#### Recorded data
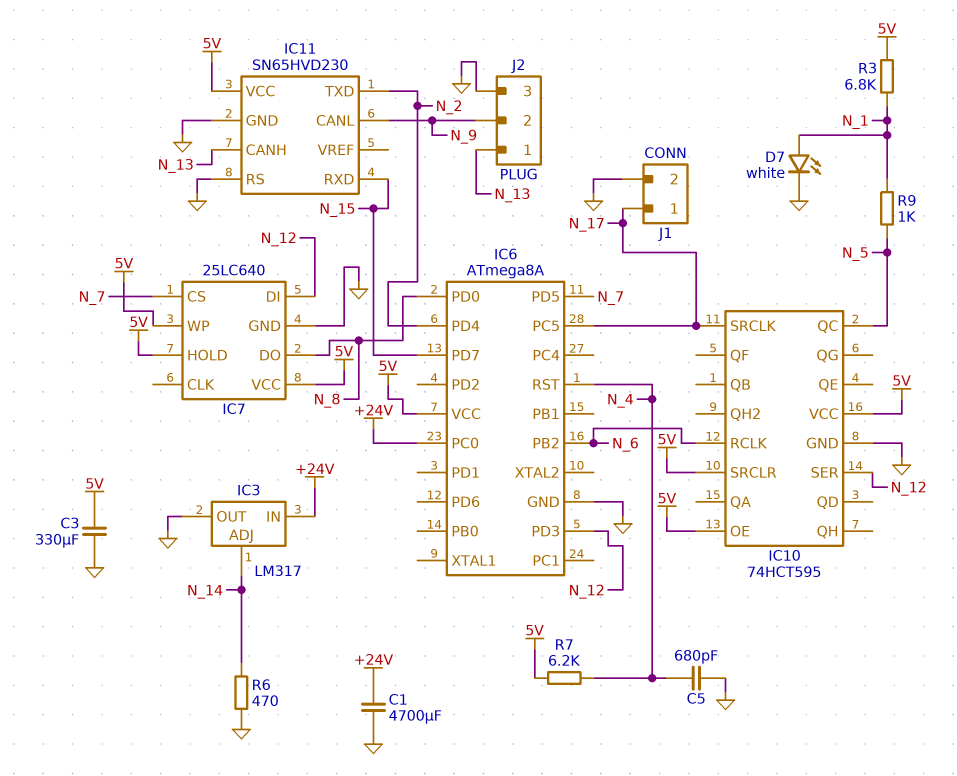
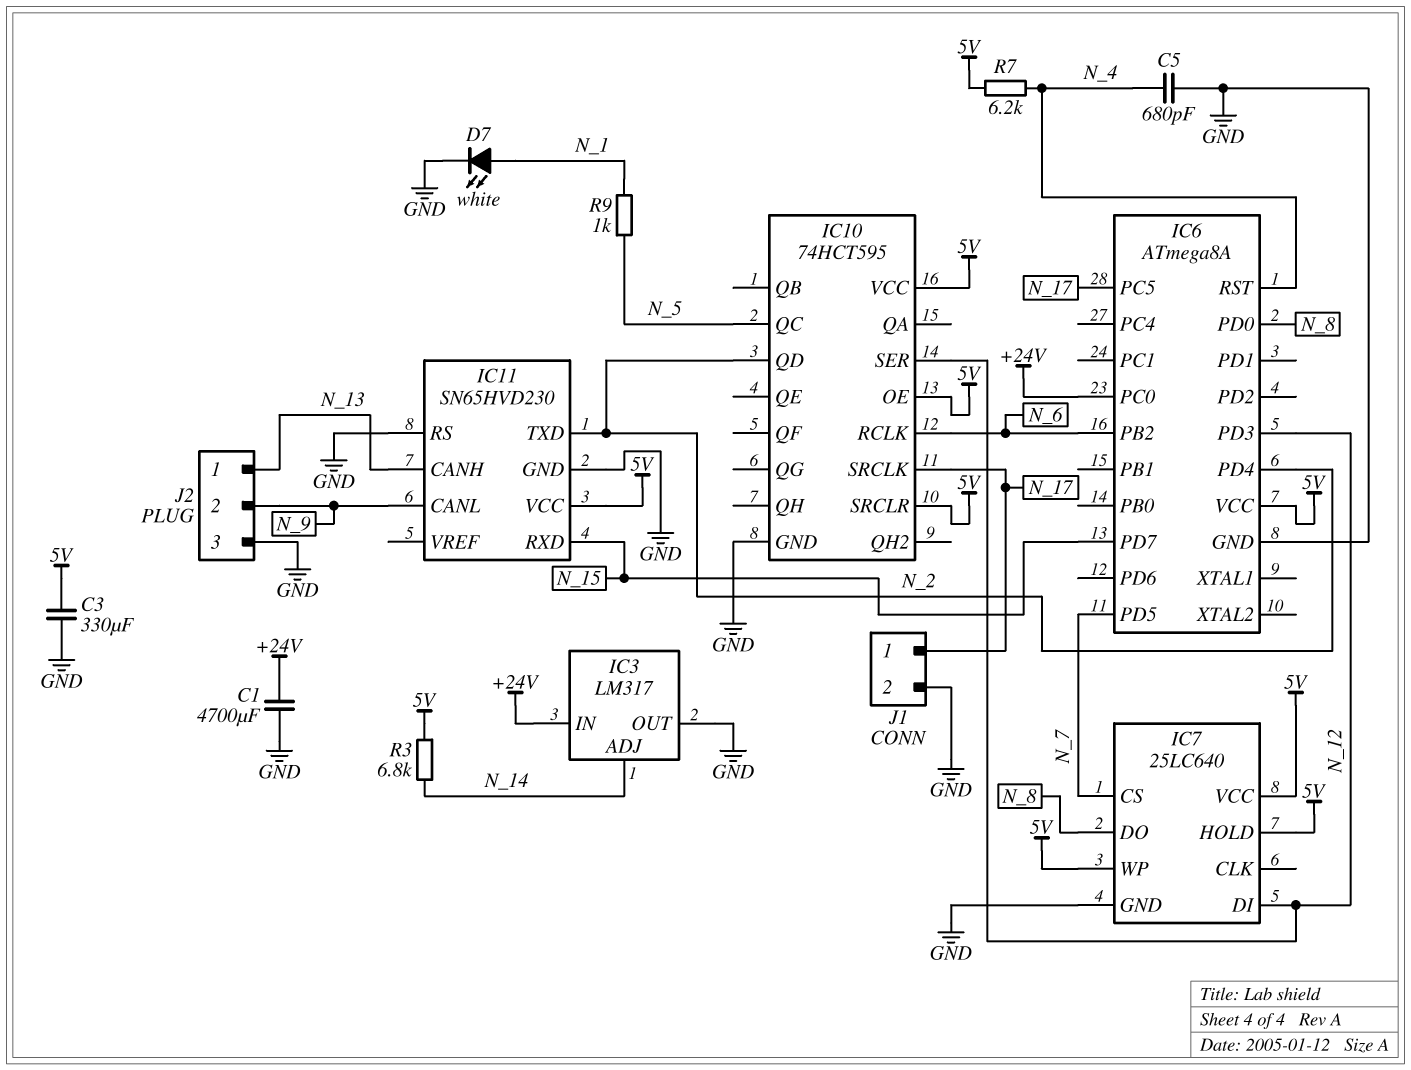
IC10 pin QD: none -> N_2
R3: 6.8k (5V, N_1) -> 6.8k (5V, N_14)
R6: 470 (GND, N_14) -> none

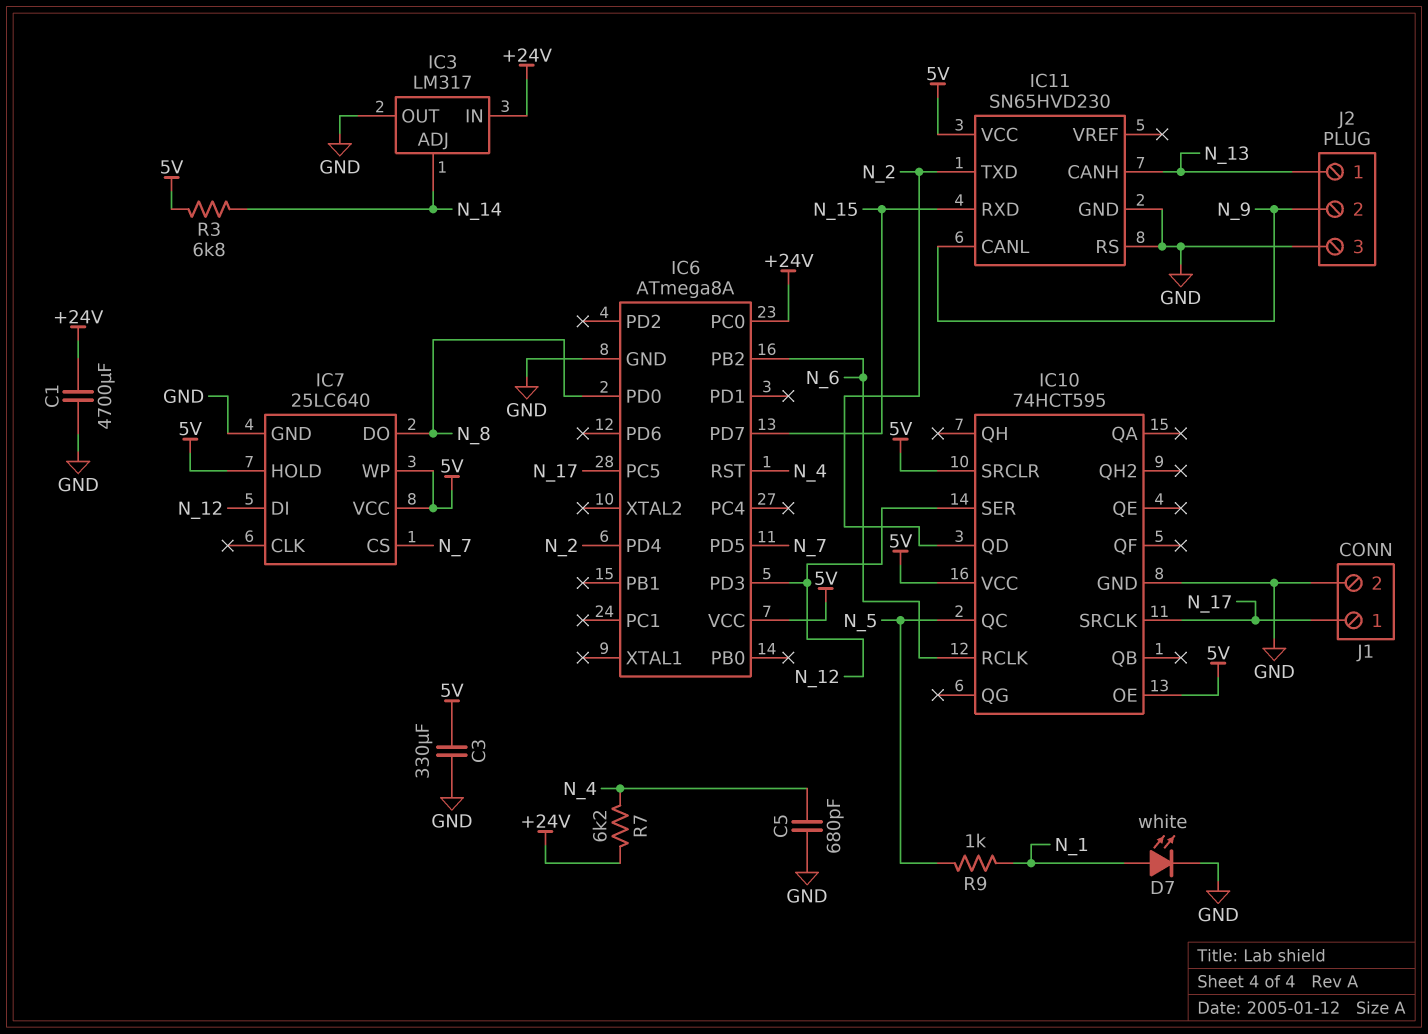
R7: 6.2k (5V, N_4) -> 6.2k (+24V, N_4)

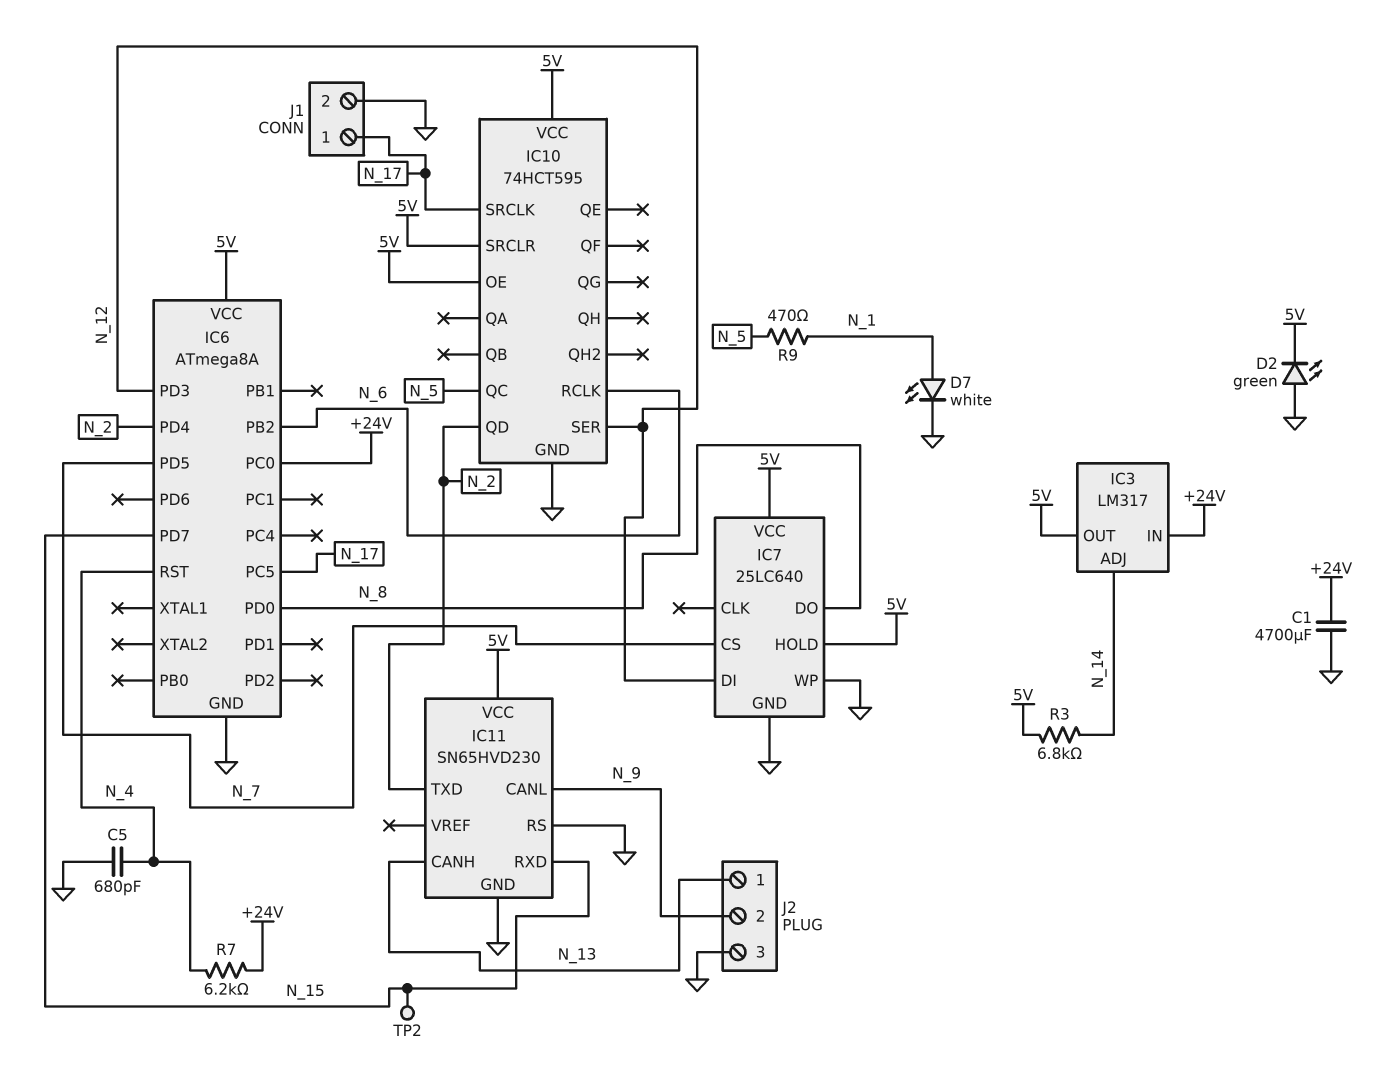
C3: 330uF (5V, GND) -> none
D2: none -> LED green (A GND, K 5V)
IC3 pin OUT: GND -> 5V
IC7 pin WP: 5V -> GND
R9: 1k (N_1, N_5) -> 470 (N_1, N_5)
TP2: none -> test point (N_15)

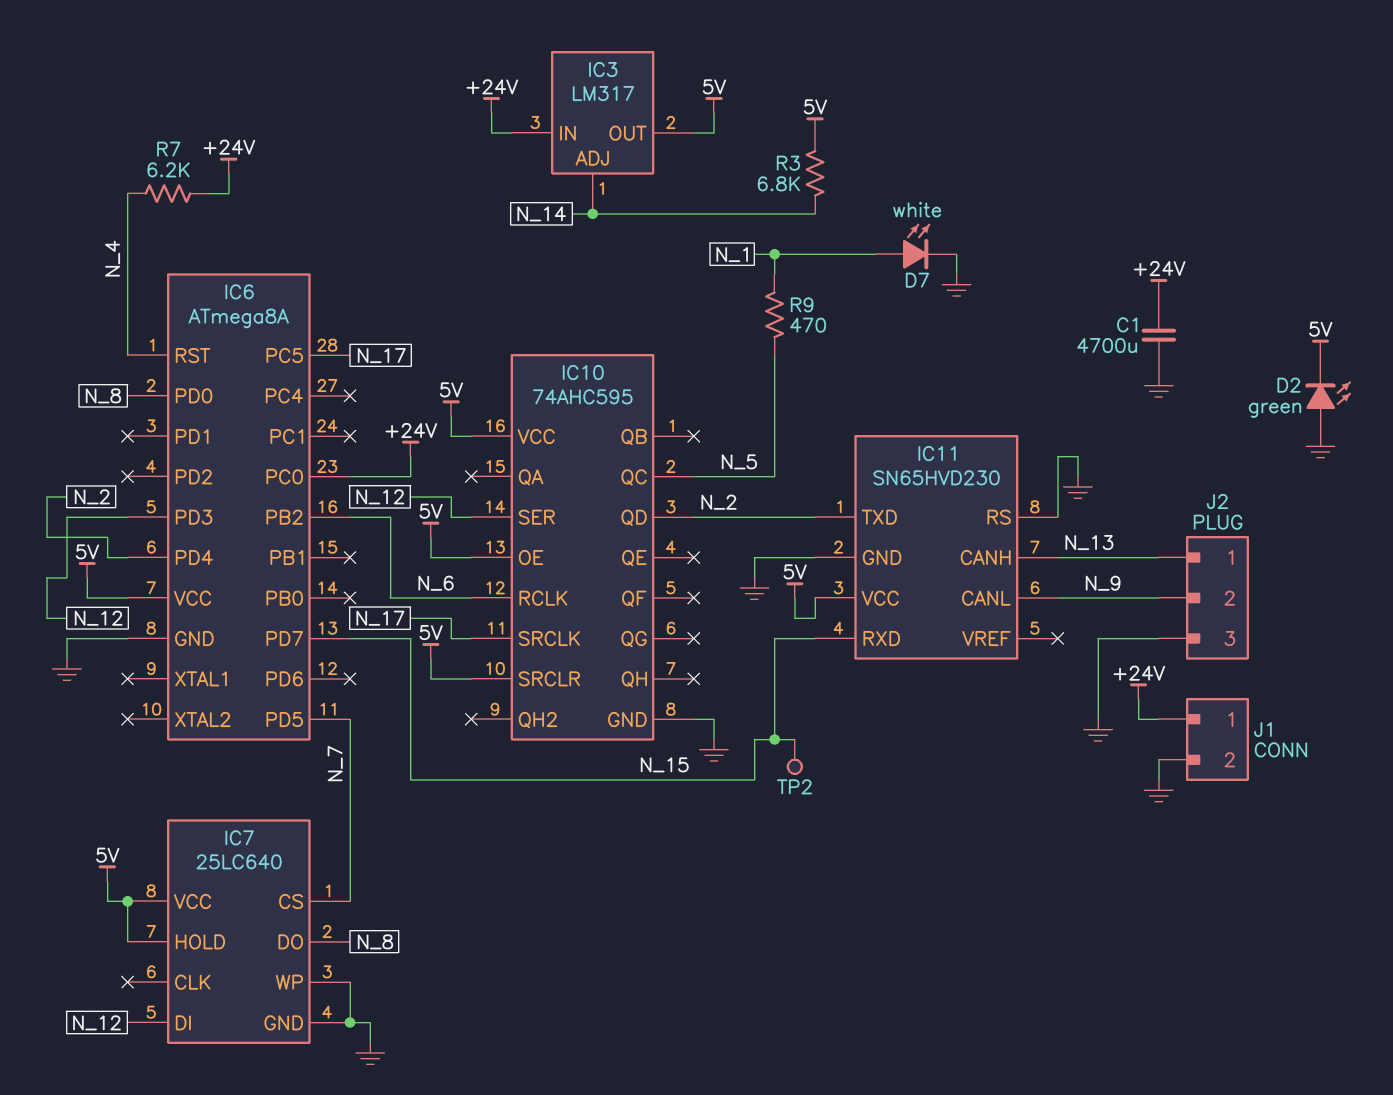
C5: 680pF (GND, N_4) -> none
IC10: 74HCT595 -> 74AHC595
J1 pin 1: N_17 -> +24V

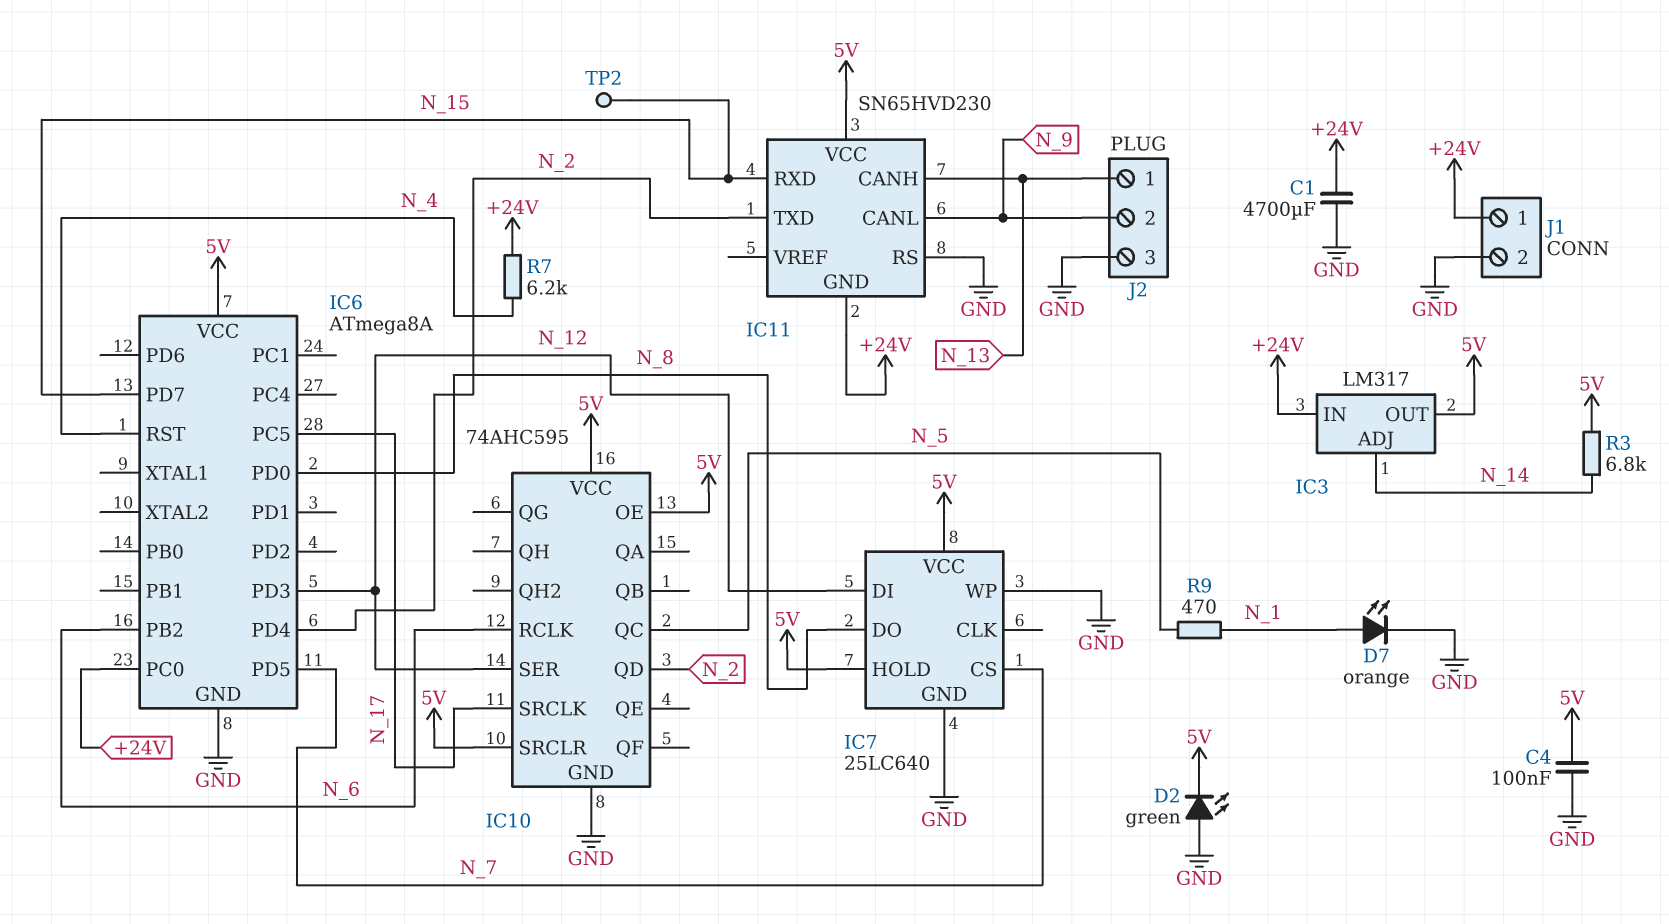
C4: none -> 100nF (5V, GND)
D7: LED white (A N_1, K GND) -> LED orange (A N_1, K GND)
IC11 pin GND: GND -> +24V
########
Take the line that contains "D7: LED white" and each line after it down to the last of the records, and retype them exactly; add nothing else.

D7: LED white (A N_1, K GND) -> LED orange (A N_1, K GND)
IC11 pin GND: GND -> +24V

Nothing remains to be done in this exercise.